_INPUT DATA:_

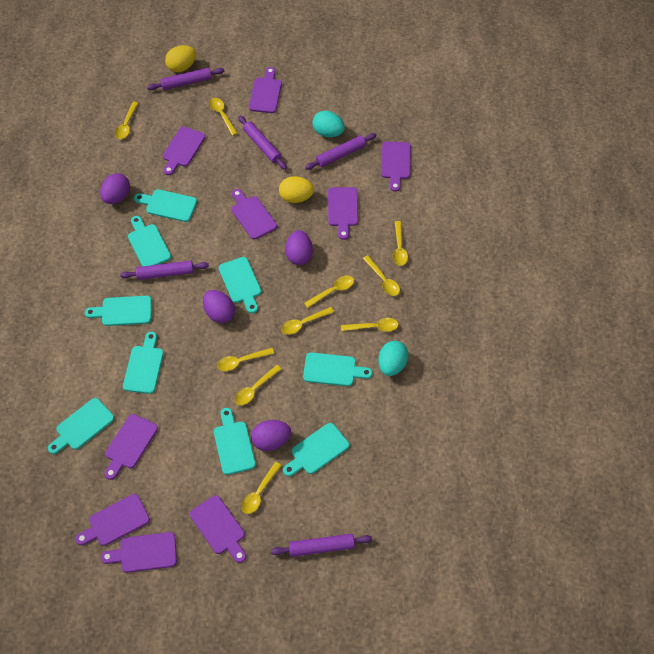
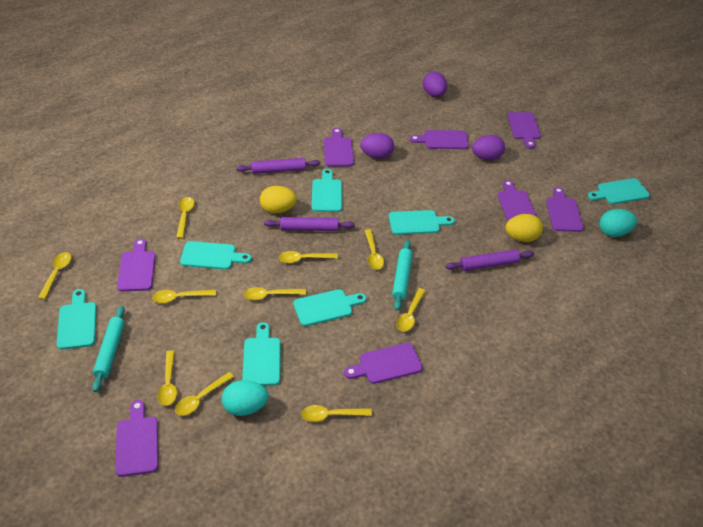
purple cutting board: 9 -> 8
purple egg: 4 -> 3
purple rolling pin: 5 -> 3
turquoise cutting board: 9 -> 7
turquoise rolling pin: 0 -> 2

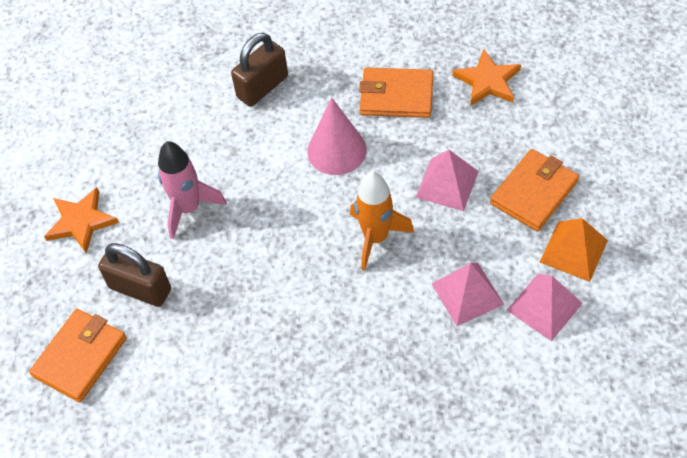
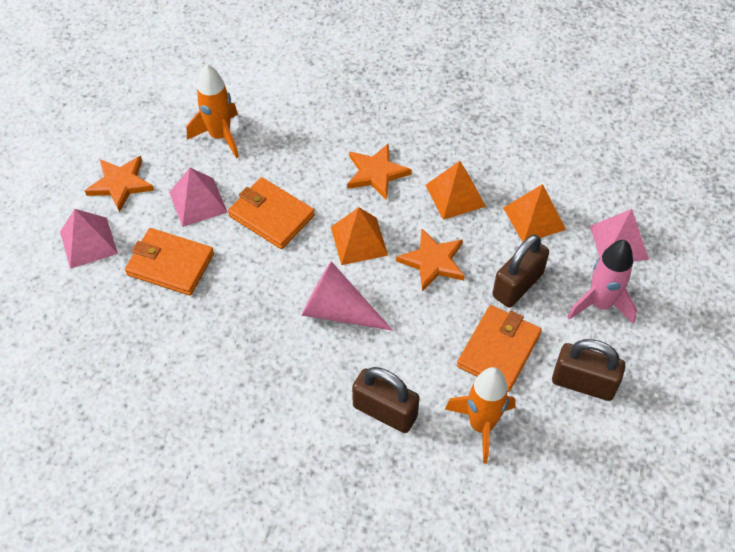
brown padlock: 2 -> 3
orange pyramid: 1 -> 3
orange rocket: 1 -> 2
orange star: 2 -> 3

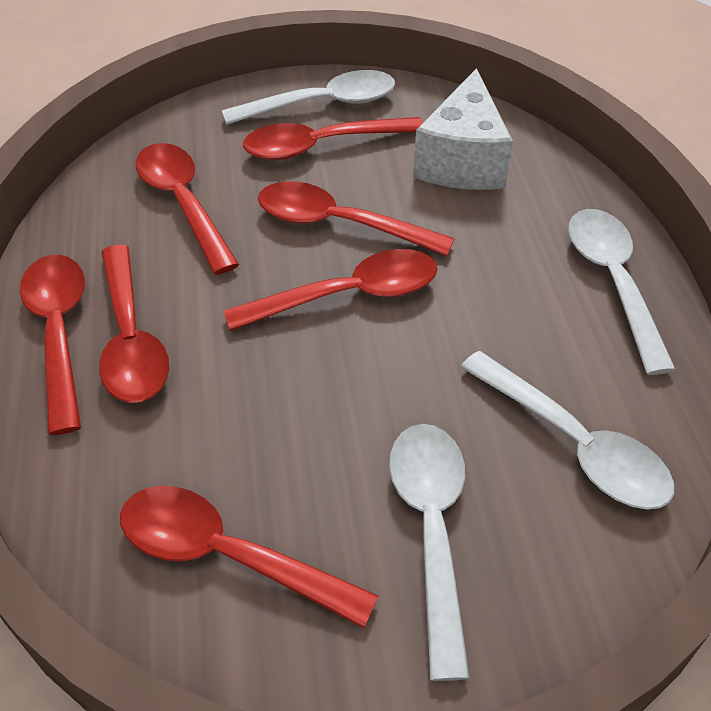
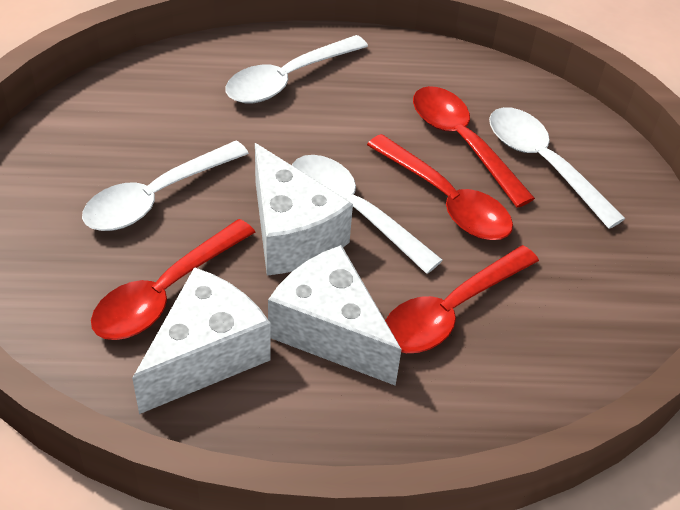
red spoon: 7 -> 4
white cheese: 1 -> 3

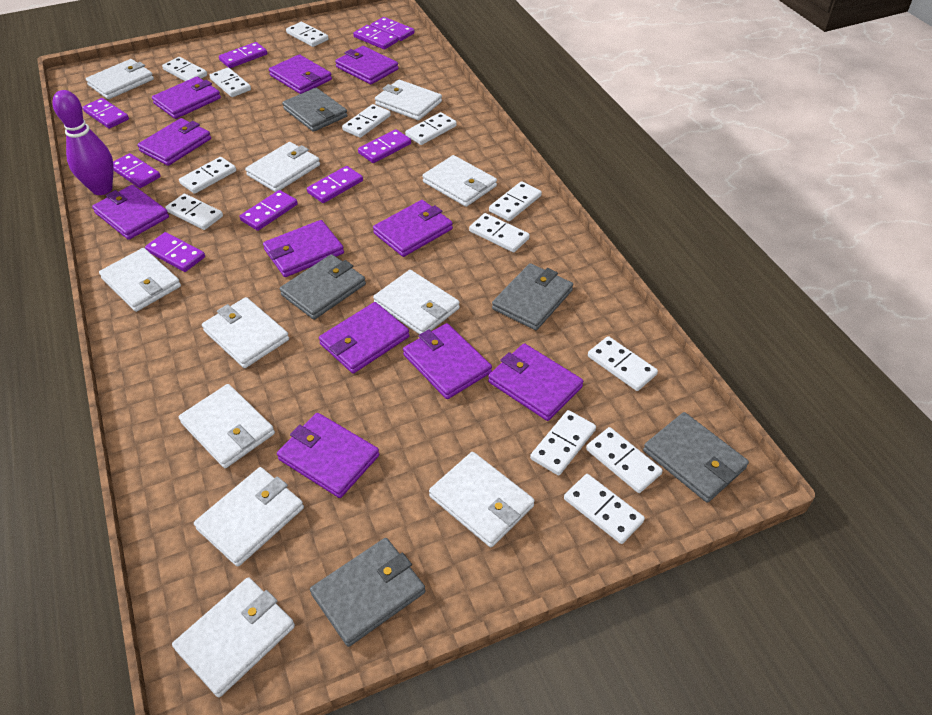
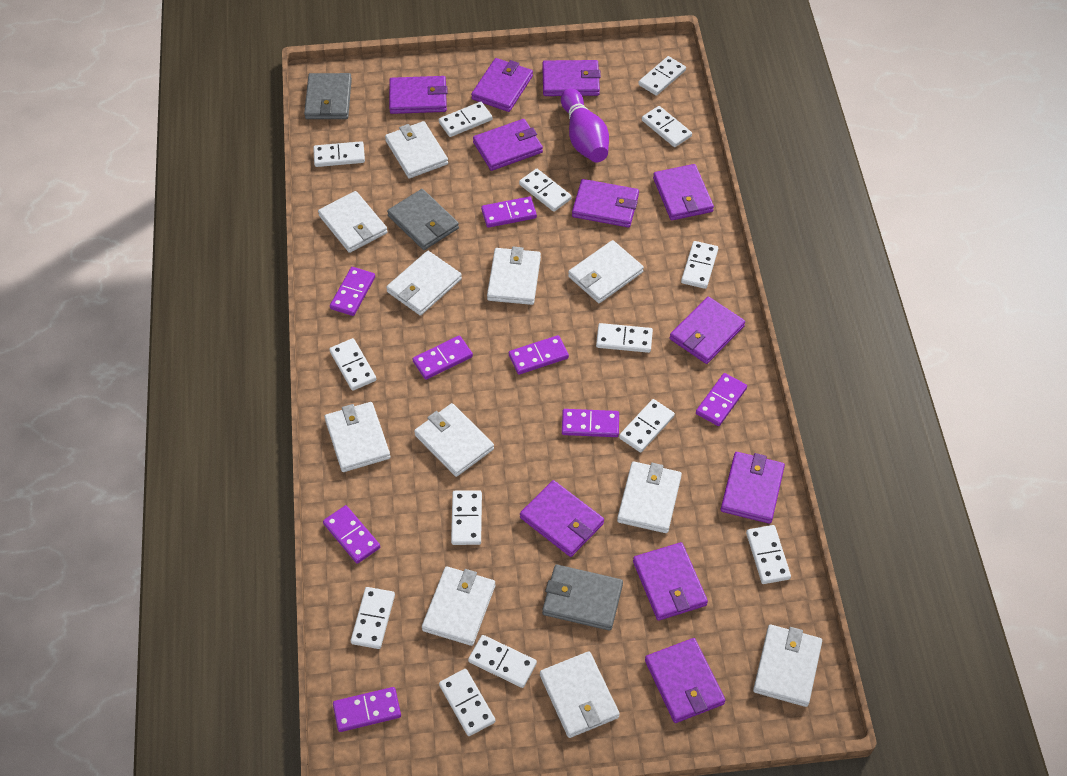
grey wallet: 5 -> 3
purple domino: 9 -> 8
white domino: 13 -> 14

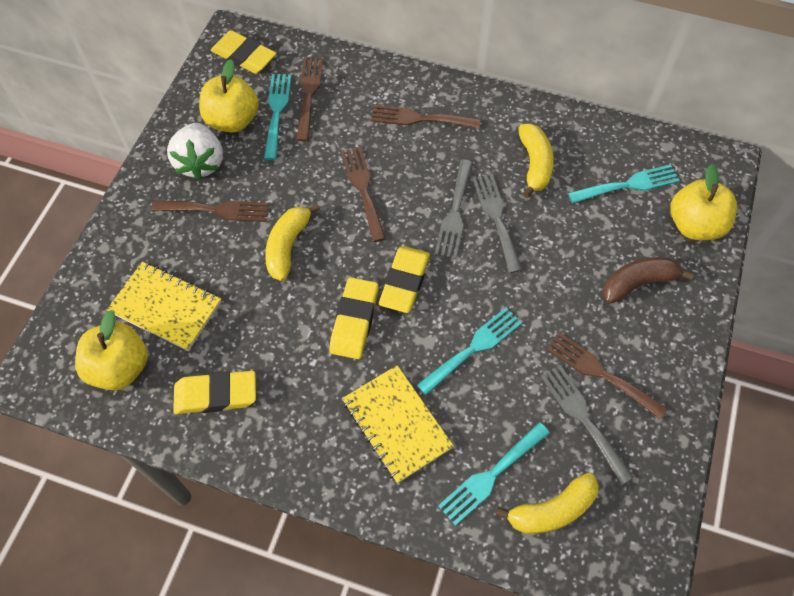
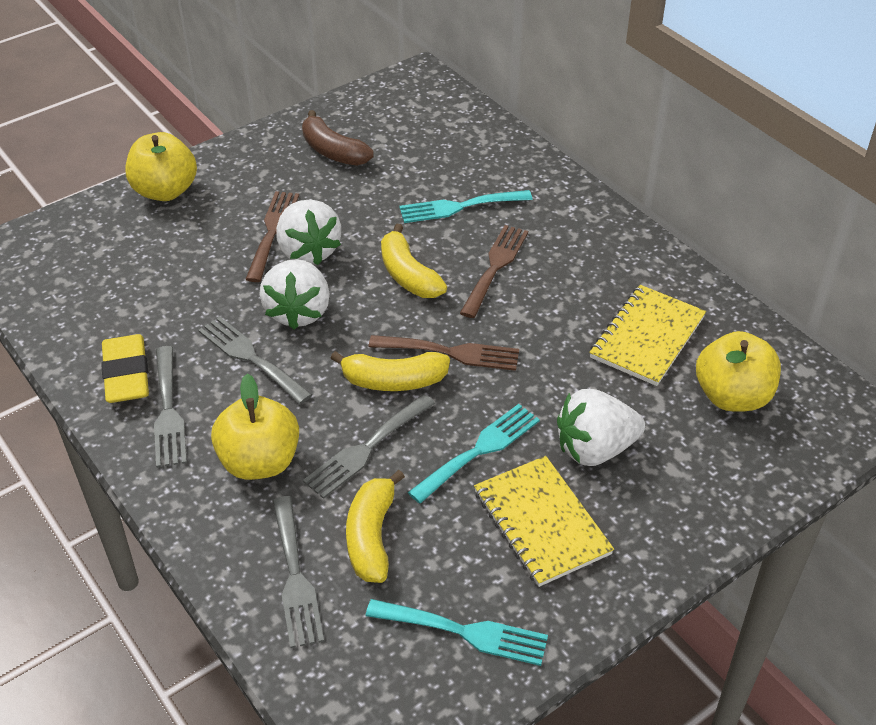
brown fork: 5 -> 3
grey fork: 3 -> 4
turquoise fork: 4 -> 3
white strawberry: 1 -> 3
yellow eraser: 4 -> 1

_TASK DETAILS:_
Only a number is needed here: how many lines of the data include the word "purple"?

_SOLUTION TO THIS TASK:_
4